# [Task item]
Every line of the material is to be reproduced verbatim.
··· Data ···
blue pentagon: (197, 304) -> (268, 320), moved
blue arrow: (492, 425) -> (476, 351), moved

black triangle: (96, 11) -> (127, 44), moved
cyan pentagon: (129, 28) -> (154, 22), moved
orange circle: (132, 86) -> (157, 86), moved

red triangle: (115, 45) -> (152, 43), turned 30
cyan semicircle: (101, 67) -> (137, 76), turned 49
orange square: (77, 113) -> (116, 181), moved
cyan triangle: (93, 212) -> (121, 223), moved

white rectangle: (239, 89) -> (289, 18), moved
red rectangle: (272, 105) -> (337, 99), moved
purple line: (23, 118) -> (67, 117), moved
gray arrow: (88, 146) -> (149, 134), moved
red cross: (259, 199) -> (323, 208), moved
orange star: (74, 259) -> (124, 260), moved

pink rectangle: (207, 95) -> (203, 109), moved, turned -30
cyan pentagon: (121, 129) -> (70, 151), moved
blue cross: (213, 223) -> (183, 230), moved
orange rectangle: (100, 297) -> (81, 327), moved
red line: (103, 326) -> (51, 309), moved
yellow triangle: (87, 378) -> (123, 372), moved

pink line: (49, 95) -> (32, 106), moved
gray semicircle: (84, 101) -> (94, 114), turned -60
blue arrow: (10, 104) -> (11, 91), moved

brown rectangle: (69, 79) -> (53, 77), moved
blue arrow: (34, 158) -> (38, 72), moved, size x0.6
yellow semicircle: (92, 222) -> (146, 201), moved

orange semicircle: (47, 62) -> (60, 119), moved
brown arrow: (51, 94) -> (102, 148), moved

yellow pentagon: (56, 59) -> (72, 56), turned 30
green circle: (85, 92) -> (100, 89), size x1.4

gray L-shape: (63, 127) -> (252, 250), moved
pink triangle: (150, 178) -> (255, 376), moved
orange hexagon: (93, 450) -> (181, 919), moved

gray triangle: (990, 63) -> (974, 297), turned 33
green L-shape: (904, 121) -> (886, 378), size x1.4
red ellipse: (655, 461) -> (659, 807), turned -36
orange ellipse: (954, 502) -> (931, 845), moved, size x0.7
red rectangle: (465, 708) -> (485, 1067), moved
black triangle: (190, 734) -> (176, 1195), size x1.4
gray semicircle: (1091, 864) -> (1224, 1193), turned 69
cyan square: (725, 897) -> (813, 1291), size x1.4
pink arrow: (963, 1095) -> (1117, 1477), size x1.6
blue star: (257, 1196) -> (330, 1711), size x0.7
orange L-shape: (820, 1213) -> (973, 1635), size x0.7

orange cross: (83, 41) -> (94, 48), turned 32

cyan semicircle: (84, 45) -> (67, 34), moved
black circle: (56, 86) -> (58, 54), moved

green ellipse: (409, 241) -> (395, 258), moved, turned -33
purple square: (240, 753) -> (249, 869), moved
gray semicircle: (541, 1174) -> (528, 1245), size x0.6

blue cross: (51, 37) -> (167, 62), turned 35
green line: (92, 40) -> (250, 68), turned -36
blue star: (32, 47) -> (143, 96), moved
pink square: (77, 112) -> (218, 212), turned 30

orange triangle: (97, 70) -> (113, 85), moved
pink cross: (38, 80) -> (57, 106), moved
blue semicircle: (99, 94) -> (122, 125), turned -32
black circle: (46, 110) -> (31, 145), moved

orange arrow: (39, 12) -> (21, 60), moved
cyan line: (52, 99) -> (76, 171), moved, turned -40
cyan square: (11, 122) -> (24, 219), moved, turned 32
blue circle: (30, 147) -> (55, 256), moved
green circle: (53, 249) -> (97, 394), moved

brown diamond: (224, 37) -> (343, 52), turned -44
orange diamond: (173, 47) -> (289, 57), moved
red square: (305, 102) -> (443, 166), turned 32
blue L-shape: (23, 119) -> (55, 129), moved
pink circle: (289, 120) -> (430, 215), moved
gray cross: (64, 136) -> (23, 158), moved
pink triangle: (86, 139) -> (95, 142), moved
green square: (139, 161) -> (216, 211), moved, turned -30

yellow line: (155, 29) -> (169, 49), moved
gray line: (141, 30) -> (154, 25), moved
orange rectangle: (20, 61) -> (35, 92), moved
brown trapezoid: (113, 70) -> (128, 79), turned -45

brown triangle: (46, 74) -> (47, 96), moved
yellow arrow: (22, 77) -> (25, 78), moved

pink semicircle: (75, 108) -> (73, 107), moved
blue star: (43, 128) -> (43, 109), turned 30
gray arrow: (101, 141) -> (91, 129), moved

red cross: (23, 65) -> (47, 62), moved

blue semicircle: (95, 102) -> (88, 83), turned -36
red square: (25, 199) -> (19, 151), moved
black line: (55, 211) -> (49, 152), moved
···
# [Answer to the problem]
blue pentagon: (197, 304) -> (268, 320), moved
blue arrow: (492, 425) -> (476, 351), moved

black triangle: (96, 11) -> (127, 44), moved
cyan pentagon: (129, 28) -> (154, 22), moved
orange circle: (132, 86) -> (157, 86), moved

red triangle: (115, 45) -> (152, 43), turned 30
cyan semicircle: (101, 67) -> (137, 76), turned 49
orange square: (77, 113) -> (116, 181), moved
cyan triangle: (93, 212) -> (121, 223), moved

white rectangle: (239, 89) -> (289, 18), moved
red rectangle: (272, 105) -> (337, 99), moved
purple line: (23, 118) -> (67, 117), moved
gray arrow: (88, 146) -> (149, 134), moved
red cross: (259, 199) -> (323, 208), moved
orange star: (74, 259) -> (124, 260), moved

pink rectangle: (207, 95) -> (203, 109), moved, turned -30
cyan pentagon: (121, 129) -> (70, 151), moved
blue cross: (213, 223) -> (183, 230), moved
orange rectangle: (100, 297) -> (81, 327), moved
red line: (103, 326) -> (51, 309), moved
yellow triangle: (87, 378) -> (123, 372), moved

pink line: (49, 95) -> (32, 106), moved
gray semicircle: (84, 101) -> (94, 114), turned -60
blue arrow: (10, 104) -> (11, 91), moved

brown rectangle: (69, 79) -> (53, 77), moved
blue arrow: (34, 158) -> (38, 72), moved, size x0.6
yellow semicircle: (92, 222) -> (146, 201), moved

orange semicircle: (47, 62) -> (60, 119), moved
brown arrow: (51, 94) -> (102, 148), moved

yellow pentagon: (56, 59) -> (72, 56), turned 30
green circle: (85, 92) -> (100, 89), size x1.4

gray L-shape: (63, 127) -> (252, 250), moved
pink triangle: (150, 178) -> (255, 376), moved
orange hexagon: (93, 450) -> (181, 919), moved

gray triangle: (990, 63) -> (974, 297), turned 33
green L-shape: (904, 121) -> (886, 378), size x1.4
red ellipse: (655, 461) -> (659, 807), turned -36
orange ellipse: (954, 502) -> (931, 845), moved, size x0.7
red rectangle: (465, 708) -> (485, 1067), moved
black triangle: (190, 734) -> (176, 1195), size x1.4
gray semicircle: (1091, 864) -> (1224, 1193), turned 69
cyan square: (725, 897) -> (813, 1291), size x1.4
pink arrow: (963, 1095) -> (1117, 1477), size x1.6
blue star: (257, 1196) -> (330, 1711), size x0.7
orange L-shape: (820, 1213) -> (973, 1635), size x0.7

orange cross: (83, 41) -> (94, 48), turned 32

cyan semicircle: (84, 45) -> (67, 34), moved
black circle: (56, 86) -> (58, 54), moved

green ellipse: (409, 241) -> (395, 258), moved, turned -33
purple square: (240, 753) -> (249, 869), moved
gray semicircle: (541, 1174) -> (528, 1245), size x0.6

blue cross: (51, 37) -> (167, 62), turned 35
green line: (92, 40) -> (250, 68), turned -36
blue star: (32, 47) -> (143, 96), moved
pink square: (77, 112) -> (218, 212), turned 30

orange triangle: (97, 70) -> (113, 85), moved
pink cross: (38, 80) -> (57, 106), moved
blue semicircle: (99, 94) -> (122, 125), turned -32
black circle: (46, 110) -> (31, 145), moved

orange arrow: (39, 12) -> (21, 60), moved
cyan line: (52, 99) -> (76, 171), moved, turned -40
cyan square: (11, 122) -> (24, 219), moved, turned 32
blue circle: (30, 147) -> (55, 256), moved
green circle: (53, 249) -> (97, 394), moved

brown diamond: (224, 37) -> (343, 52), turned -44
orange diamond: (173, 47) -> (289, 57), moved
red square: (305, 102) -> (443, 166), turned 32
blue L-shape: (23, 119) -> (55, 129), moved
pink circle: (289, 120) -> (430, 215), moved
gray cross: (64, 136) -> (23, 158), moved
pink triangle: (86, 139) -> (95, 142), moved
green square: (139, 161) -> (216, 211), moved, turned -30

yellow line: (155, 29) -> (169, 49), moved
gray line: (141, 30) -> (154, 25), moved
orange rectangle: (20, 61) -> (35, 92), moved
brown trapezoid: (113, 70) -> (128, 79), turned -45

brown triangle: (46, 74) -> (47, 96), moved
yellow arrow: (22, 77) -> (25, 78), moved

pink semicircle: (75, 108) -> (73, 107), moved
blue star: (43, 128) -> (43, 109), turned 30
gray arrow: (101, 141) -> (91, 129), moved

red cross: (23, 65) -> (47, 62), moved

blue semicircle: (95, 102) -> (88, 83), turned -36
red square: (25, 199) -> (19, 151), moved
black line: (55, 211) -> (49, 152), moved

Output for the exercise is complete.